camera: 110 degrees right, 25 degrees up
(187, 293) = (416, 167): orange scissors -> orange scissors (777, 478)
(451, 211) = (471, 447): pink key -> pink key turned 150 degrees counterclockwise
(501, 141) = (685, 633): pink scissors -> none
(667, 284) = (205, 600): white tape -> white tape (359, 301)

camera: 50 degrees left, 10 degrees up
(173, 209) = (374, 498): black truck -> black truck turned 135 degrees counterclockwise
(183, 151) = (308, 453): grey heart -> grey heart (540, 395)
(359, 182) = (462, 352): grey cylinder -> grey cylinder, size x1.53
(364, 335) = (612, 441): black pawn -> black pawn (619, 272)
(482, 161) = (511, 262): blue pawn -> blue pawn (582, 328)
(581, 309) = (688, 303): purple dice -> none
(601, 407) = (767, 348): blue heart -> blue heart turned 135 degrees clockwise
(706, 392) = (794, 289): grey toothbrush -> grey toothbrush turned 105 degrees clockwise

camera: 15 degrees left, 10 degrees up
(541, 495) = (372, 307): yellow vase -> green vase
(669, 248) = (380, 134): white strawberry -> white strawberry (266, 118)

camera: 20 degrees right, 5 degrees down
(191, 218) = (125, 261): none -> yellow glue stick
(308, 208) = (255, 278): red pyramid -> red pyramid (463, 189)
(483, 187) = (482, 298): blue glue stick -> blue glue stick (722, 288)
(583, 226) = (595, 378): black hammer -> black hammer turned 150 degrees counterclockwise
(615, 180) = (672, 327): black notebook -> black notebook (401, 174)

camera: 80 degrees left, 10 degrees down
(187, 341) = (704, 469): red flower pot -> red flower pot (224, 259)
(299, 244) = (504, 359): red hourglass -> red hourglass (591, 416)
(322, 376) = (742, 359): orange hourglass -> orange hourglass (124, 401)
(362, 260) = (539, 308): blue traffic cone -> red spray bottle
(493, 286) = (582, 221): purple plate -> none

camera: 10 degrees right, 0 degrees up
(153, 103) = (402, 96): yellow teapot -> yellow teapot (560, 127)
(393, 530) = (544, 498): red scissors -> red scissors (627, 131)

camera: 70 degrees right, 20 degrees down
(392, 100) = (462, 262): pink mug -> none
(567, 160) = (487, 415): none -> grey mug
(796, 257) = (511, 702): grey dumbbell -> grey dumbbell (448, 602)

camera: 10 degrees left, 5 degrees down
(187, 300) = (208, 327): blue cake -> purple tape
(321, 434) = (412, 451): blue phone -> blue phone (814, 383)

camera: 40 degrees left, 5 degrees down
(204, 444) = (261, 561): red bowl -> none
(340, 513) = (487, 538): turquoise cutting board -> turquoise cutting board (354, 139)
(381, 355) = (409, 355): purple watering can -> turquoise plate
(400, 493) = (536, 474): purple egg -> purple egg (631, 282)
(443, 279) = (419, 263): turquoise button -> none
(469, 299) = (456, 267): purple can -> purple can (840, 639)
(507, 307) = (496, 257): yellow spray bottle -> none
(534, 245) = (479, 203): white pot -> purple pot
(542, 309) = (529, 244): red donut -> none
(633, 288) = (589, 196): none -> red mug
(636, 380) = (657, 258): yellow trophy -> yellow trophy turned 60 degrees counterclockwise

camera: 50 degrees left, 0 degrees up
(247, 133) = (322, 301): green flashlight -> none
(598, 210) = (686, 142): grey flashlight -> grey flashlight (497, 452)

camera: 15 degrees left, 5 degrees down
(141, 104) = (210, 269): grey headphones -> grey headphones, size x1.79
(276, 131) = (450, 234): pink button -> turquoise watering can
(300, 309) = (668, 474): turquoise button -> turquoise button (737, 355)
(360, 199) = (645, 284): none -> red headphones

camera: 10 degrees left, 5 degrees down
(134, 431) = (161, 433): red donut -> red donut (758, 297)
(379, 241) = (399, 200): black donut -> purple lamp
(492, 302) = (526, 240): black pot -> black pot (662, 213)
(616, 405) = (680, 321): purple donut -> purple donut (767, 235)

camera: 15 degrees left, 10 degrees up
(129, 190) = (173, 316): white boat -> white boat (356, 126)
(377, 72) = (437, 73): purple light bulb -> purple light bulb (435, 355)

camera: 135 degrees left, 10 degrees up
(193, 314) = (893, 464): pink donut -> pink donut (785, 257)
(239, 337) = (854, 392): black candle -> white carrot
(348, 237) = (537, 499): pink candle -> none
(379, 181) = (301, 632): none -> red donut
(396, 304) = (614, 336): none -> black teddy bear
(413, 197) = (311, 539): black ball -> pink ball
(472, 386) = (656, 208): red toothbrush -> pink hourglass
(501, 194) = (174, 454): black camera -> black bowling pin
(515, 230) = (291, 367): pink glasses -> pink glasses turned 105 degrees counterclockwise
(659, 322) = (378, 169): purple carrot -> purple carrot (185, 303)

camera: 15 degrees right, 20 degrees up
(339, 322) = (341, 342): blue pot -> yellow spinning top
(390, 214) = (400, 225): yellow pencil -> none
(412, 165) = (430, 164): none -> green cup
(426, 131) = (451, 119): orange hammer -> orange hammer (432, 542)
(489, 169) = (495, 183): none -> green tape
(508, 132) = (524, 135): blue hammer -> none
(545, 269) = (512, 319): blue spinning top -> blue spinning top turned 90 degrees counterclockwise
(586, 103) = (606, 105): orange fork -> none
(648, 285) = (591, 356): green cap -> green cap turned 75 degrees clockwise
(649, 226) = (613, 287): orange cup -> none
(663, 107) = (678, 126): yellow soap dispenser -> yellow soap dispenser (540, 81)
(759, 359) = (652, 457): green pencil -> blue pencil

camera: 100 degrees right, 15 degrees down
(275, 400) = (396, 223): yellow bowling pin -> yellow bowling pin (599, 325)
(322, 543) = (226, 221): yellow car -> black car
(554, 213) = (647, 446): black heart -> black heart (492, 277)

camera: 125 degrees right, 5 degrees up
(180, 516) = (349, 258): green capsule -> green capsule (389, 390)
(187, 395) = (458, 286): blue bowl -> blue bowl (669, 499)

**Instruction**
Look through the entries and copy every line in which the string "toothbrush" appears.

**Result of the exercise**
(706, 392) = (794, 289): grey toothbrush -> grey toothbrush turned 105 degrees clockwise
(472, 386) = (656, 208): red toothbrush -> pink hourglass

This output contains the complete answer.